From the line with "red 1x1 brick" through the final line, transcribe the material below character for character; include no other lines.

====== Task inputs ======

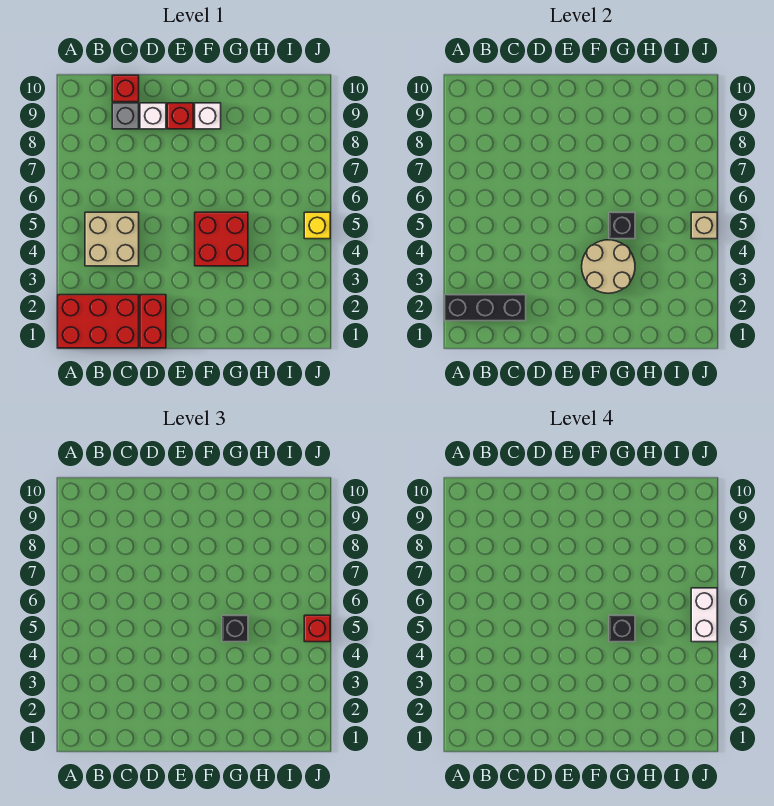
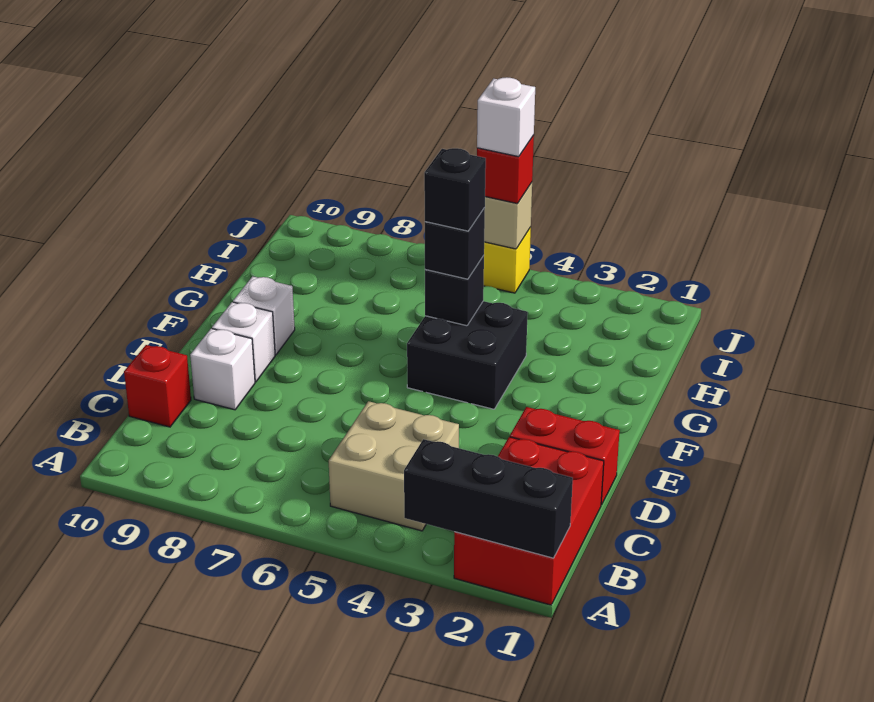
black 1x3 brick [445,295,526,321] -> black 1x3 brick turned to [404,439,573,558]
grey 1x1 brick [112,103,139,129] -> none
red 1x1 brick [167,103,193,129] -> white 1x1 brick [212,302,275,382]
tan 2x2 round brick [582,240,635,293] -> none
red 2x2 brick [195,212,248,266] -> black 2x2 brick [407,301,528,409]
white 1x2 brick [691,588,717,642] -> white 1x1 brick [477,77,535,157]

======

• Output below:
red 1x1 brick [167,103,193,129] -> white 1x1 brick [212,302,275,382]
tan 2x2 round brick [582,240,635,293] -> none
red 2x2 brick [195,212,248,266] -> black 2x2 brick [407,301,528,409]
white 1x2 brick [691,588,717,642] -> white 1x1 brick [477,77,535,157]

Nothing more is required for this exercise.